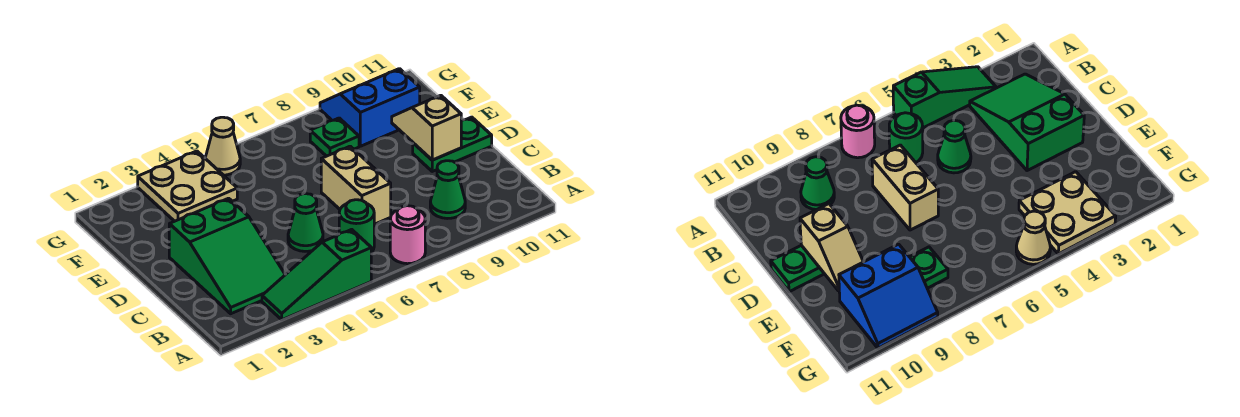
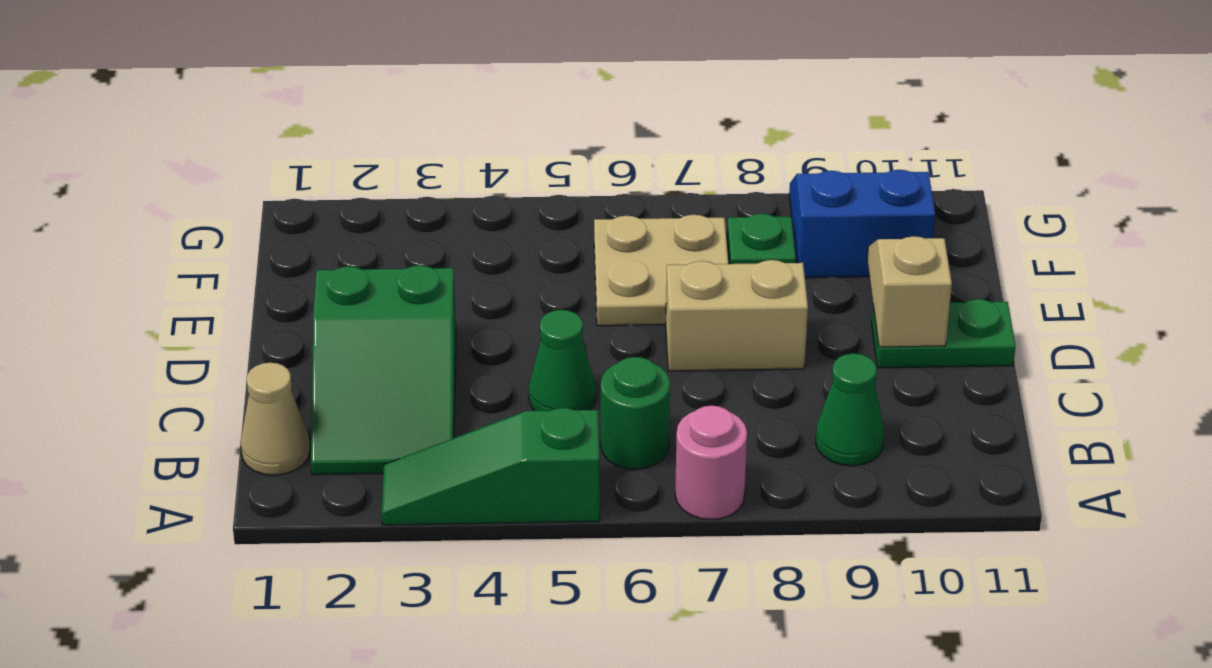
tan brick C7:D7 level 1 -> tan brick D7:D8 level 1
tan plate F3:G4 level 1 -> tan plate E6:F7 level 1
tan cone G5 level 1 -> tan cone B1 level 1

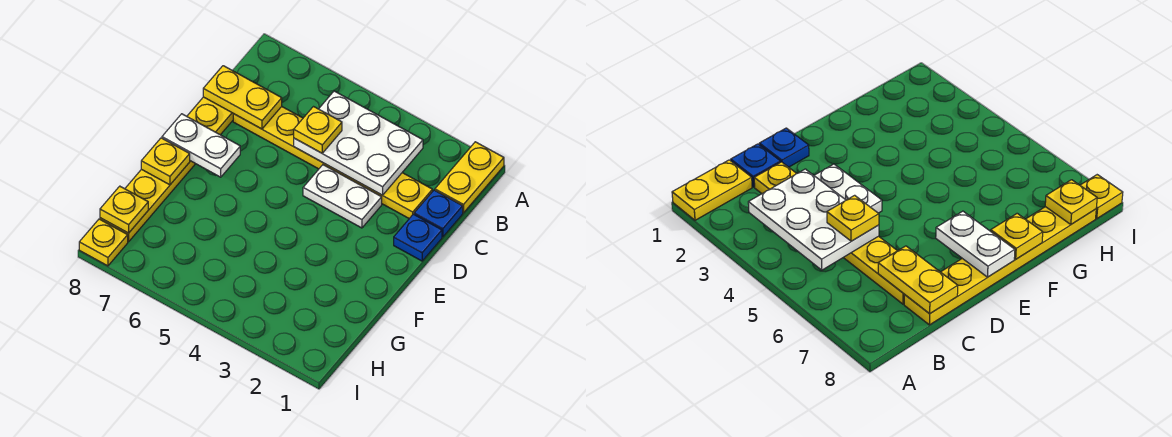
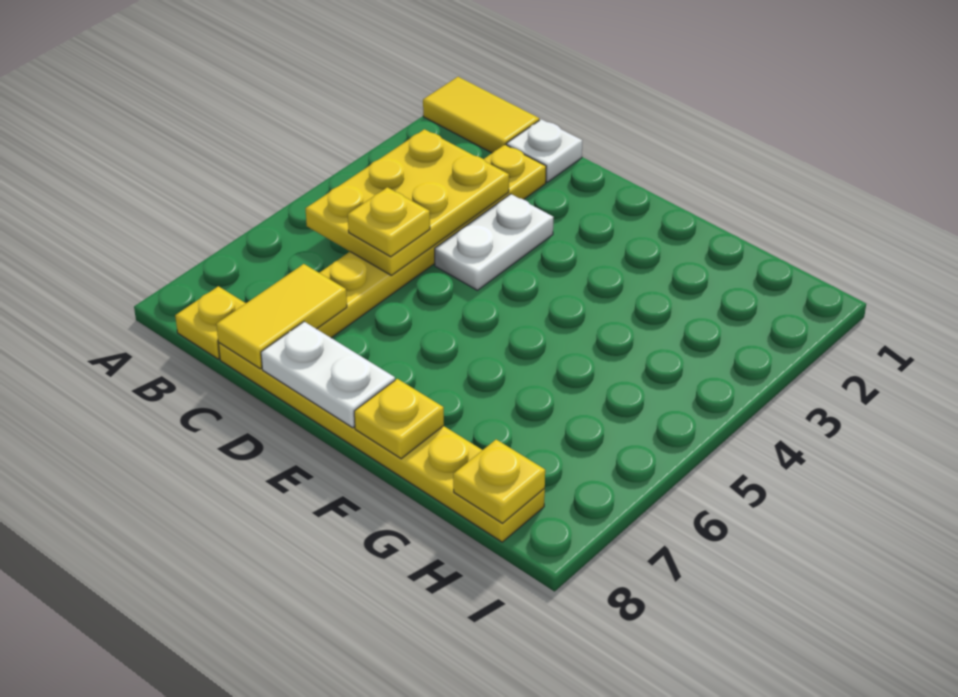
yellow plate A1:B1 level 1 -> yellow tile A1:B1 level 1
white plate B3:C5 level 2 -> yellow plate B3:C5 level 2
blue plate C1 level 1 -> white plate C1 level 1
yellow plate C7:C8 level 2 -> yellow tile C7:C8 level 2
blue plate D1 level 1 -> none
white plate E7:E8 level 2 -> white plate D8:E8 level 2
yellow plate I8 level 1 -> yellow plate B8 level 1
----
What the task requires:
Filter the lines above, keeping each one that contains the string "tile".

Worked solution:
yellow plate A1:B1 level 1 -> yellow tile A1:B1 level 1
yellow plate C7:C8 level 2 -> yellow tile C7:C8 level 2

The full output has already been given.